Goal of the exercise:
Please return all of the records verbatim, with the pictures omitted.

Data:

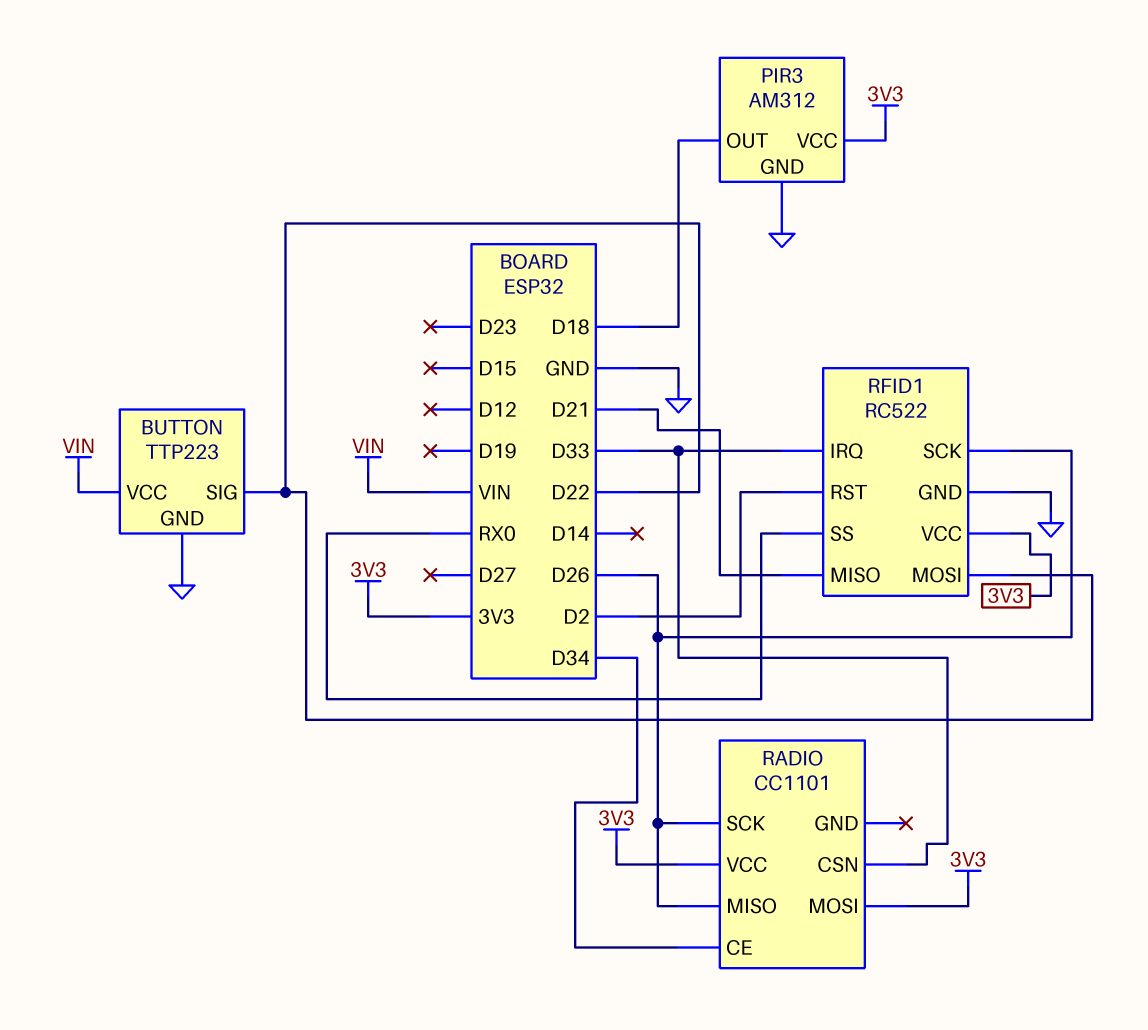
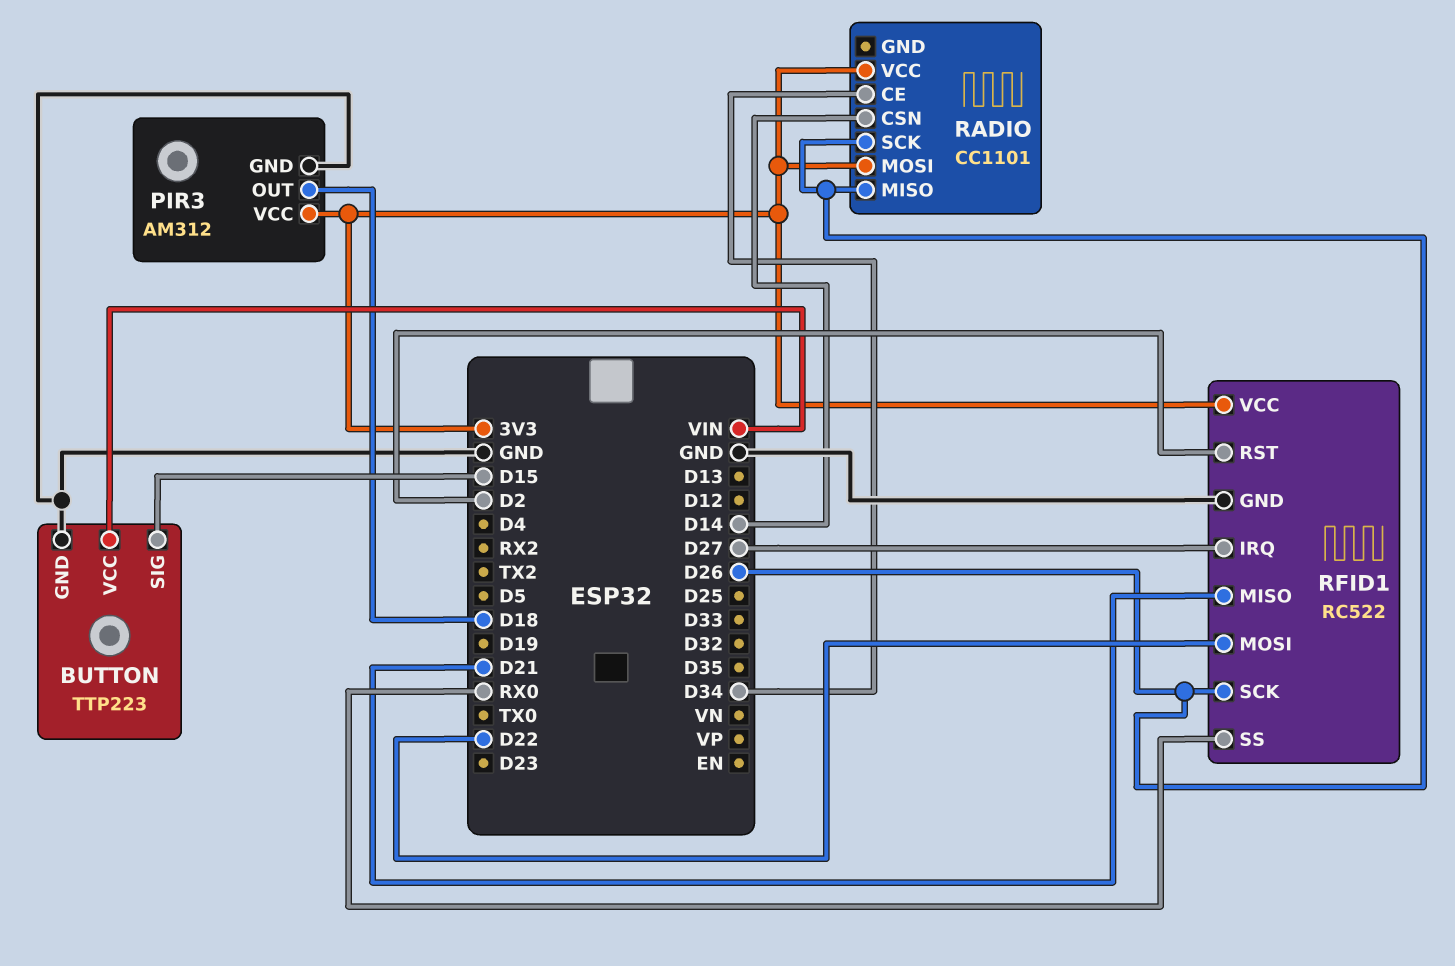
BUTTON pin SIG: D22 -> D15
RADIO pin CSN: D33 -> D14
RFID1 pin IRQ: D33 -> D27

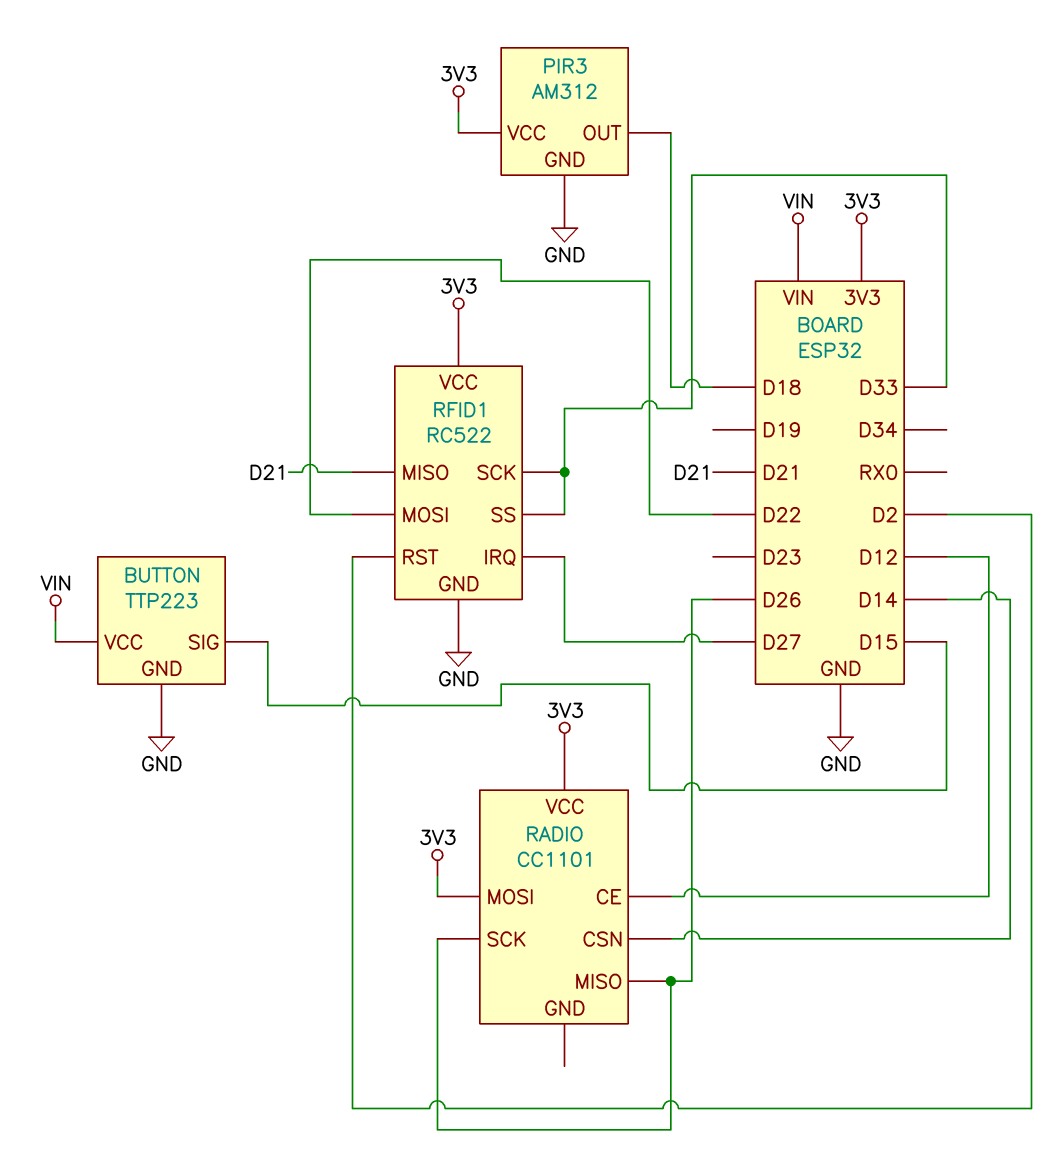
RADIO pin CE: D34 -> D12
RFID1 pin SCK: D26 -> D33
RFID1 pin SS: RX0 -> D33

Finished task:
BUTTON pin SIG: D22 -> D15
RADIO pin CSN: D33 -> D14
RFID1 pin IRQ: D33 -> D27

RADIO pin CE: D34 -> D12
RFID1 pin SCK: D26 -> D33
RFID1 pin SS: RX0 -> D33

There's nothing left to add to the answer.